━━━ INFORMATION

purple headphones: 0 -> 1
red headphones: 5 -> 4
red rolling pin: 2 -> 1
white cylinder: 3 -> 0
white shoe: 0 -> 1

━━━━━━
━━━ INFORMATION

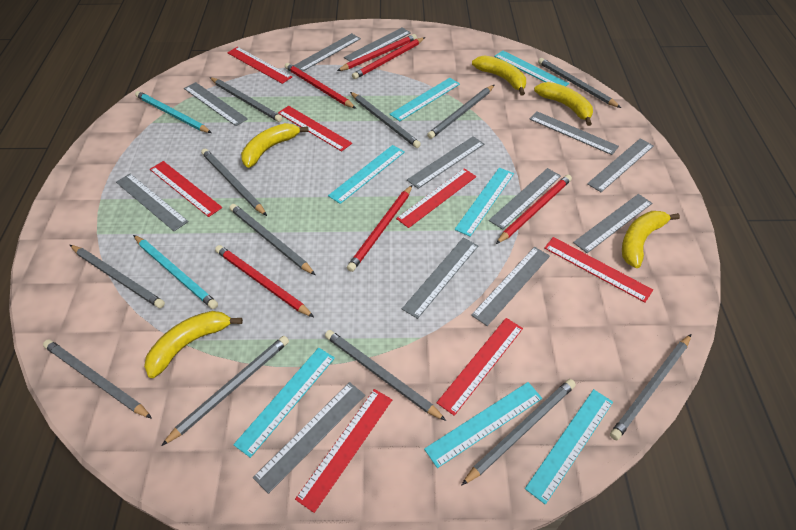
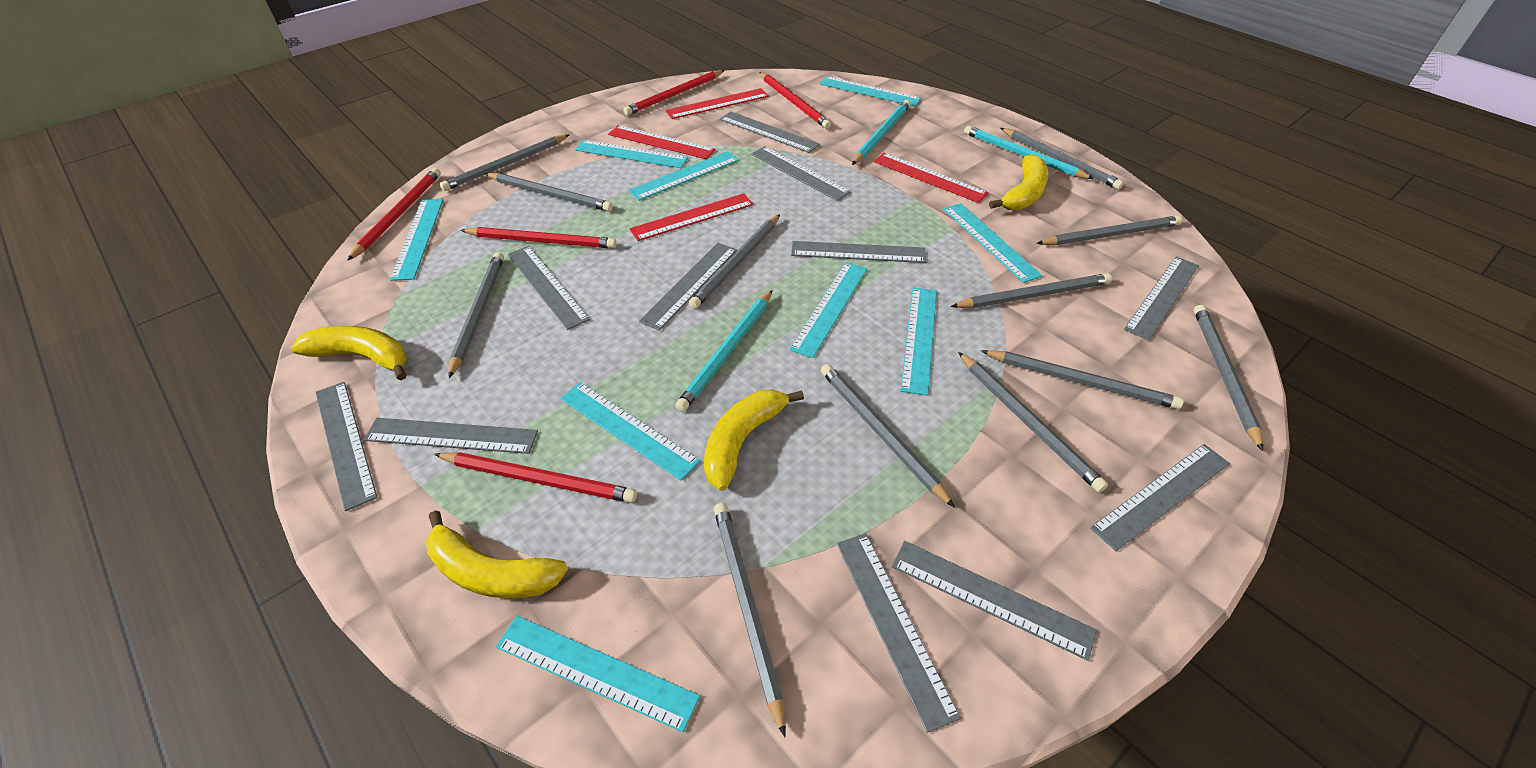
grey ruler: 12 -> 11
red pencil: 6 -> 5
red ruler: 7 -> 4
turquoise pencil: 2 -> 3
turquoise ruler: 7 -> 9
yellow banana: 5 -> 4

━━━━━━

--- ASSIGNED TASK ---
Your answer should be a single number: the tally of lines in the entries that include the word "turquoise".

--- THE COMPLETED TASK ---
2